— START OF Supplied entries —

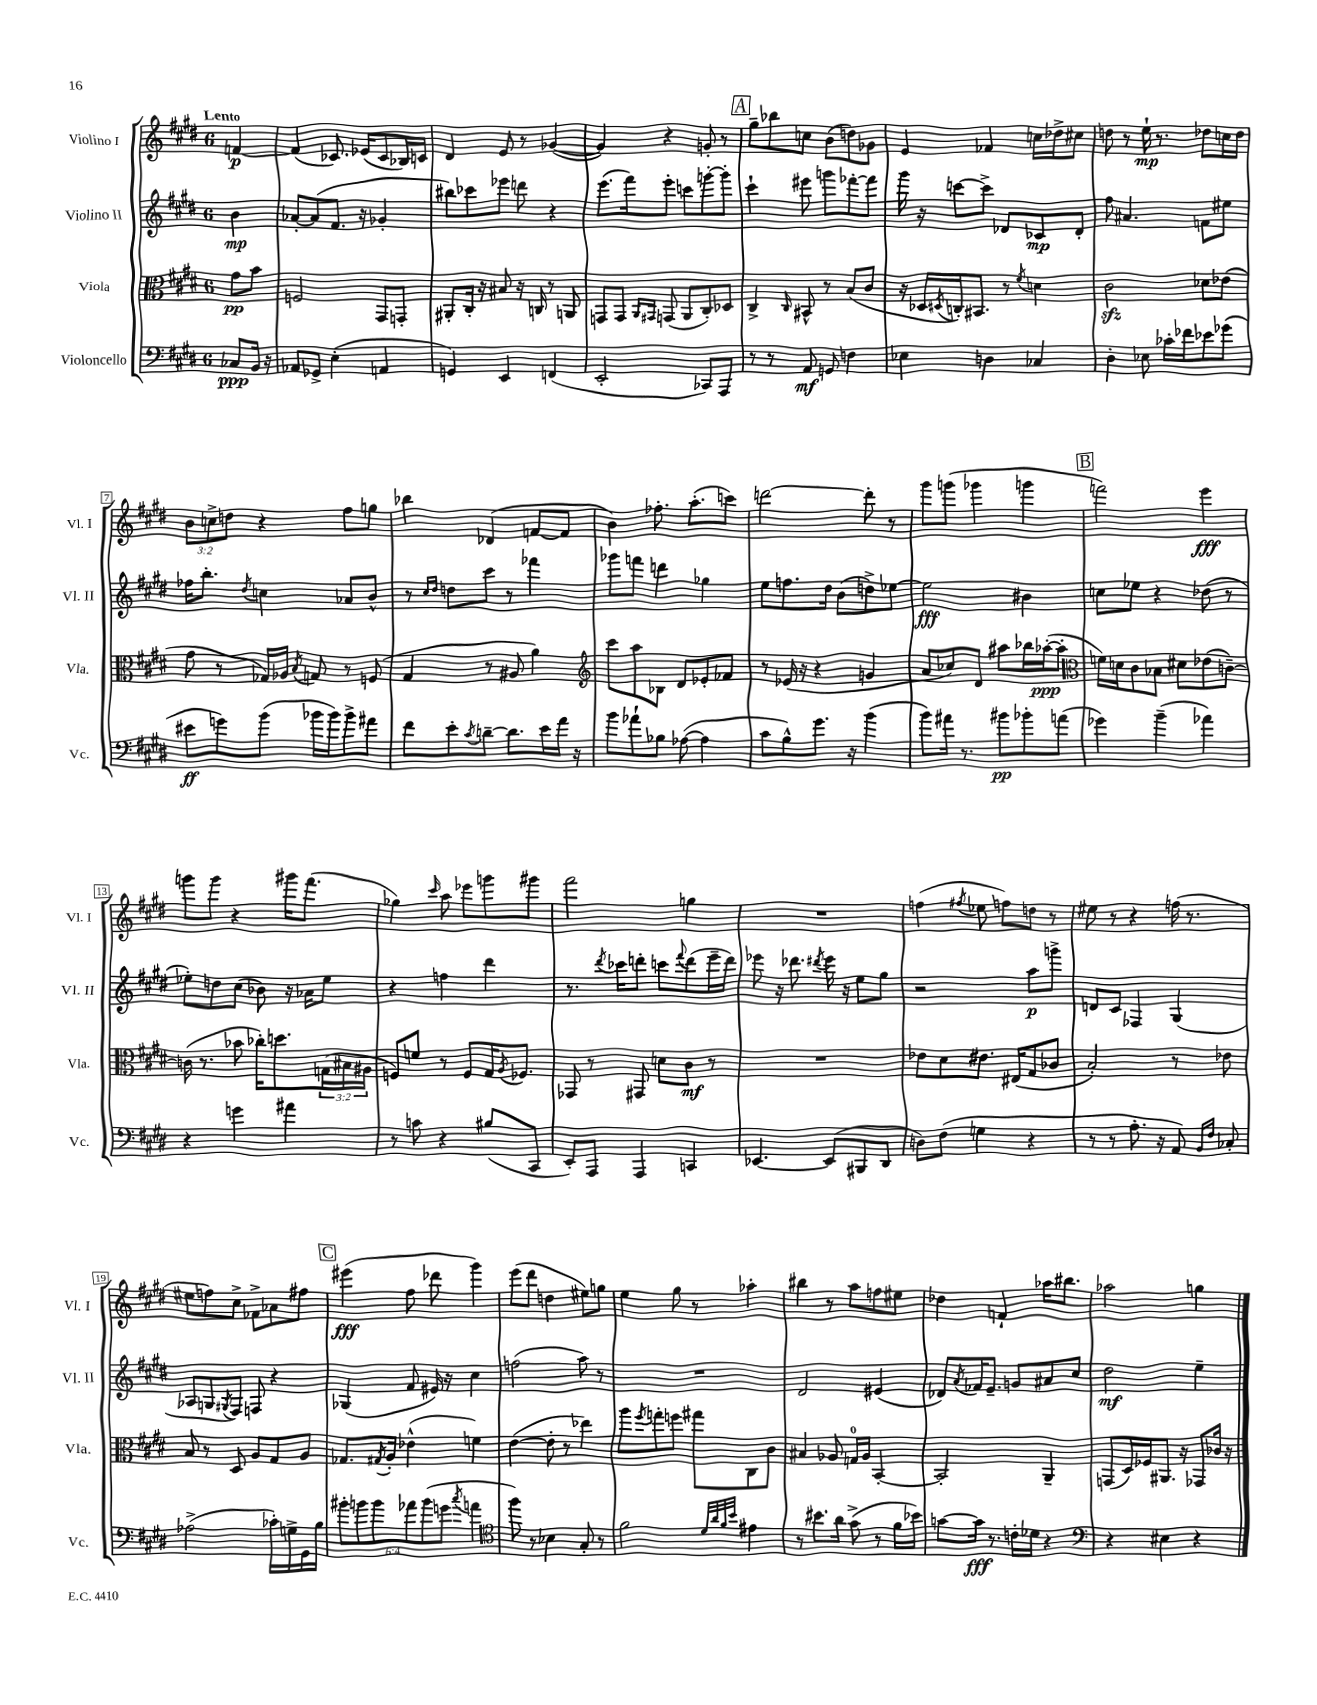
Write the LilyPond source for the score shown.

<<
\new StaffGroup <<
\new Staff = "s0" \with { instrumentName = "Violino I" shortInstrumentName = "Vl. I" } {
    \clef treble \key e \major \once \override Staff.TimeSignature.style = #'single-digit \time 6/8 \override Staff.TupletNumber.text = #tuplet-number::calc-fraction-text \partial 4 \tempo "Lento"
    f'4~\p |
    f'4( ces'8.) ees'16( ces'8 bes16) c'16 |
    dis'4 e'8 r8 ges'4~( |
    ges'4) r4 g'8-. r8 |
    \mark \markup { \box "A" } gis''8-- bes''8 c''8 b'8( d''8) ges'8 |
    e'4 fes'4 c''16 des''16-> cis''8 |
    d''8 r8 e''16-!\mp r8. des''8 c''16 des''16 |
    \tuplet 3/2 { b'8 c''8-> d''8 } r4 fis''8 g''8 |
    bes''4 des'4( f'8~ f'8 |
    b'4) fes''8.-. a''8.-.( c'''8) |
    d'''2~ d'''8-. r8 |
    gis'''8 g'''8( ges'''4 g'''4 |
    \mark \markup { \box "B" } f'''2) e'''4\fff |
    g'''8 g'''8 r4 gis'''16 fis'''8.( |
    ges''4) \grace { cis'''16 } a''8 ees'''8 g'''8 gis'''8 |
    fis'''2 g''4 |
    R2. |
    f''4( \acciaccatura { fis''8 } ees''8 f''8) d''8 r8 |
    eis''8 r8 r4 f''16( r8. |
    eis''8 f''8) cis''8-> fes'8-> aes'8 fis''8 |
    \mark \markup { \box "C" } eis'''4\fff( fis''8 des'''8 gis'''4) |
    e'''8( dis'''8 d''4 eis''8) g''8 |
    e''4 gis''8 r8 aes''4-. |
    bis''4 r8 a''8 f''8 eis''8 |
    des''4 f'4-! aes''16 bis''8. |
    aes''2 g''4 \bar "|." |
}
\new Staff = "s1" \with { instrumentName = "Violino II" shortInstrumentName = "Vl. II" } {
    \clef treble \key e \major \once \override Staff.TimeSignature.style = #'single-digit \time 6/8 \partial 4
    b'4\mp |
    aes'8~-. aes'8( fis'8. r16 ges'4-. |
    bis''8) ces'''8 ees'''8 d'''8 r4 |
    e'''8.( fis'''16) e'''8-. c'''8 g'''8~-. g'''8-. |
    \mark \markup { \box "A" } cis'''4-! eis'''8 g'''8 fes'''8~-. fes'''8 |
    gis'''16 r16 c'''8~ c'''8-> des'8 ces'8\mp des'8-. |
    fis''8 ais'4. f'8 eis''8 |
    fes''16 b''8.-. \acciaccatura { dis''8 } c''4 aes'8 b'8-^ |
    r8 \grace { cis''16 dis''16 } d''8 cis'''8 r8 fes'''4 |
    ges'''8 f'''8 d'''4 ges''4 |
    e''8 f''8. dis''16 b'8( d''8->) ees''8~ |
    ees''2\fff bis'4 |
    \mark \markup { \box "B" } c''8 ees''8 r4 des''8( r8 |
    ees''8-.) d''8 cis''8( bes'8) r16 aes'16 ees''8 |
    r4 f''4 dis'''4 |
    r8. \acciaccatura { dis'''8 } ces'''16 d'''8-. c'''8 \appoggiatura { fis'''8 } d'''8( e'''16-- d'''16) |
    ees'''8 r16 des'''8. \acciaccatura { dis'''8 } ees'''16 r16 e''8 gis''8 |
    r2 a''8\p g'''8-> |
    d'8 cis'8 fes4 gis4( |
    aes8 g8 \acciaccatura { gis8 } fis8) f8 r4 |
    \mark \markup { \box "C" } ges4( fis'8 eis'16) r16 cis''4 |
    f''2( a''8) r8 |
    R2. |
    dis'2 eis'4( |
    des'8) \acciaccatura { a'8 } fes'16 e'8.-- g'8 ais'8 cis''8 |
    dis''2\mf e''4-- \bar "|." |
}
\new Staff = "s2" \with { instrumentName = "Viola" shortInstrumentName = "Vla." } {
    \clef alto \key e \major \once \override Staff.TimeSignature.style = #'single-digit \time 6/8 \override Staff.TupletNumber.text = #tuplet-number::calc-fraction-text \partial 4
    gis'8\pp b'8 |
    f2 gis,8 g,8-. |
    ais,8-. cis16-. r16 bis8 r16 c16 r8 a,8 |
    g,8 g,8 \grace { a,16 gis,16 } g,8( a,8 cis8-.) des8 |
    \mark \markup { \box "A" } cis4-> \grace { cis16 } bis,8-^ r8 b8( cis'8 |
    r16 des16 \acciaccatura { dis8 } c16-.) bis,8. r8 \acciaccatura { fis'8 } d'4 |
    cis'2\sfz des'8 ees'8( |
    gis'8 r8 ges16) aes16 \acciaccatura { b8 } g8 r8 f8( |
    gis4 r8 ais8 a'4) |
    \clef treble cis'''8 a''8 bes8 dis'8 ees'8-. fes'8 |
    r8 ees'16( r16 r4 g'4 |
    a'8 ces''8) dis'8 ais''8 bes''16 aes''16~-.\ppp( aes''8-. |
    \mark \markup { \box "B" } \clef alto f'16) d'16 cis'8 bes8 dis'8 ees'8( c'8~--) |
    c'16( r8. bes'8 ces''16-.) d''8. \tuplet 3/2 { g16( bis16 ais16 } |
    f8) f'8 r8 f8 gis16 \acciaccatura { a8 } fes8. |
    ges,8 r8 gis,8 d'8 cis'8\mf r8 |
    R2. |
    ees'8 dis'8 eis'8. eis16( gis8 ces'8 |
    b2-.) r8 ees'8 |
    b8 r8 dis8 a8 gis8 a8 |
    \mark \markup { \box "C" } ges8. \acciaccatura { gis8 } a16-. ees'4-^( f'4) |
    e'4~( e'8-. r8 ees''4) |
    a''8 \acciaccatura { fis''8 } g''8-. f''8 gis''8 cis8 cis'8 |
    bis4 aes8 g16-0 aes16 b,4~-. |
    b,2-. a,4-- |
    g,8( dis16) fes16 ais,8. r16 ges,8 ces'16 r16 \bar "|." |
}
\new Staff = "s3" \with { instrumentName = "Violoncello" shortInstrumentName = "Vc." } {
    \clef bass \key e \major \once \override Staff.TimeSignature.style = #'single-digit \time 6/8 \override Staff.TupletNumber.text = #tuplet-number::calc-fraction-text \partial 4
    ces8\ppp b,16 r16 |
    aes,8 ges,8-> e4-.( a,4 |
    g,4) e,4 f,4( |
    e,2-. ces,8) a,,8 |
    \mark \markup { \box "A" } r8 r8 a,8\mf g,8 f4 |
    ees4 d4 ces4 |
    dis4-. ees8 ces'16-. fes'16 ees'8 ges'8( |
    eis'8\ff g'8) b'8( bes'16 bes'16) bes'8-> ais'8 |
    fis'8 e'8-. \acciaccatura { cis'8 } d'8~-- d'8. e'16 a'16 r16 |
    b'8 aes'8-! bes8 aes8~( aes4 |
    cis'8 b8-^) gis'8. r16 b'4( |
    b'8) ais'16 r8. bis'8\pp bes'8-. a'8( |
    \mark \markup { \box "B" } ges'4) b'4--( aes'4) |
    r4 g'4 ais'4 |
    r8 c'8 r4 bis8( cis,8 |
    e,8-.) a,,8 a,,4 c,4 |
    ees,4.~ ees,8( bis,,8 dis,8 |
    d8) fis8( g4 r4 |
    r8 r8 a8.-. r16 a,8) \grace { b,16 fis16 } ces8-. |
    aes2->( ces'16-.) g16-> gis,16 b16 |
    \mark \markup { \box "C" } \tuplet 6/4 { bis'8-. b'8 b'8 aes'8 b'8( g'8 } \acciaccatura { cis''8 } a'4 |
    \clef tenor fis''8) r8 bes4 gis8-. r8 |
    fis'2 \grace { dis'32 a'32 fis'32 b'32 } eis'4 |
    r8 bis'8. a'16 gis'8->( r8 fis'16 bes'16) |
    g'8~ g'16\fff r8. c'16-. des'16 r4 |
    \clef bass r4 eis4 r4 \bar "|." |
}
>>
>>
\layout { \context { \Score \override BarNumber.stencil = #(make-stencil-boxer 0.1 0.3 ly:text-interface::print) } }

— END OF Supplied entries —

• _What to do_:
In how many lines of the data does the string "instrumentName" appear? Reply with the count alone.

• _Written response_:
4